● **WHAT YOU SHOULD DO**
Update the records below by changing "seal nets" to "seal traps" and reproduce them in full, leaving every other word untouched.

● **DATA SECTION**
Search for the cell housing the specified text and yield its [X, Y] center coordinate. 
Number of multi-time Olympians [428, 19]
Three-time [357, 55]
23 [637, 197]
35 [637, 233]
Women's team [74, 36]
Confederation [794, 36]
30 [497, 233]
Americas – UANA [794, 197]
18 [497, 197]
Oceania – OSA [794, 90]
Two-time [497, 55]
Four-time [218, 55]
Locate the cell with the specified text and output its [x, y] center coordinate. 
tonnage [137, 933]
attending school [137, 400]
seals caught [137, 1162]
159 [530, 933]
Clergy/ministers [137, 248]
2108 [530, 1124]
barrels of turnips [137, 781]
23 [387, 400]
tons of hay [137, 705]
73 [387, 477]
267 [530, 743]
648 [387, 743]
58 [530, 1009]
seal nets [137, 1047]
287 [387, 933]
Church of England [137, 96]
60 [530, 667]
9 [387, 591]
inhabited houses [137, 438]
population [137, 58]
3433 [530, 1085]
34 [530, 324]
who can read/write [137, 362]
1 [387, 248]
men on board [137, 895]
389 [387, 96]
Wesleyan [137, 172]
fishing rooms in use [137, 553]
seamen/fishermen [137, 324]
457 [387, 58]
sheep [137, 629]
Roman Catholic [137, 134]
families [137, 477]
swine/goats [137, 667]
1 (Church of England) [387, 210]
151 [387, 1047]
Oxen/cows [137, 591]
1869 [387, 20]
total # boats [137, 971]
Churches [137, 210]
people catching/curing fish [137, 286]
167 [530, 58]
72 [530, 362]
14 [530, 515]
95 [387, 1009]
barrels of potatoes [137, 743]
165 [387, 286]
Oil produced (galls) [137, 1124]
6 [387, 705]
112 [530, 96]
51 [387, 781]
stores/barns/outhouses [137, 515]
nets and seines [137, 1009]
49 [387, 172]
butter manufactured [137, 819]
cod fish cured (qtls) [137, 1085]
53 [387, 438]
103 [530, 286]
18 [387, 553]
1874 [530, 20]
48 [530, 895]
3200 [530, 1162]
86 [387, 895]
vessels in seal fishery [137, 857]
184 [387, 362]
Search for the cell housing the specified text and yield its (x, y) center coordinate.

● **SOLUTION TO THE EXERCISE**
Search for the cell housing the specified text and yield its [X, Y] center coordinate. 
Number of multi-time Olympians [428, 19]
Three-time [357, 55]
23 [637, 197]
35 [637, 233]
Women's team [74, 36]
Confederation [794, 36]
30 [497, 233]
Americas – UANA [794, 197]
18 [497, 197]
Oceania – OSA [794, 90]
Two-time [497, 55]
Four-time [218, 55]
Locate the cell with the specified text and output its [x, y] center coordinate. 
tonnage [137, 933]
attending school [137, 400]
seals caught [137, 1162]
159 [530, 933]
Clergy/ministers [137, 248]
2108 [530, 1124]
barrels of turnips [137, 781]
23 [387, 400]
tons of hay [137, 705]
73 [387, 477]
267 [530, 743]
648 [387, 743]
58 [530, 1009]
seal traps [137, 1047]
287 [387, 933]
Church of England [137, 96]
60 [530, 667]
9 [387, 591]
inhabited houses [137, 438]
population [137, 58]
3433 [530, 1085]
34 [530, 324]
who can read/write [137, 362]
1 [387, 248]
men on board [137, 895]
389 [387, 96]
Wesleyan [137, 172]
fishing rooms in use [137, 553]
seamen/fishermen [137, 324]
457 [387, 58]
sheep [137, 629]
Roman Catholic [137, 134]
families [137, 477]
swine/goats [137, 667]
1 (Church of England) [387, 210]
151 [387, 1047]
Oxen/cows [137, 591]
1869 [387, 20]
total # boats [137, 971]
Churches [137, 210]
people catching/curing fish [137, 286]
167 [530, 58]
72 [530, 362]
14 [530, 515]
95 [387, 1009]
barrels of potatoes [137, 743]
165 [387, 286]
Oil produced (galls) [137, 1124]
6 [387, 705]
112 [530, 96]
51 [387, 781]
stores/barns/outhouses [137, 515]
nets and seines [137, 1009]
49 [387, 172]
butter manufactured [137, 819]
cod fish cured (qtls) [137, 1085]
53 [387, 438]
103 [530, 286]
18 [387, 553]
1874 [530, 20]
48 [530, 895]
3200 [530, 1162]
86 [387, 895]
vessels in seal fishery [137, 857]
184 [387, 362]
Search for the cell housing the specified text and yield its (x, y) center coordinate.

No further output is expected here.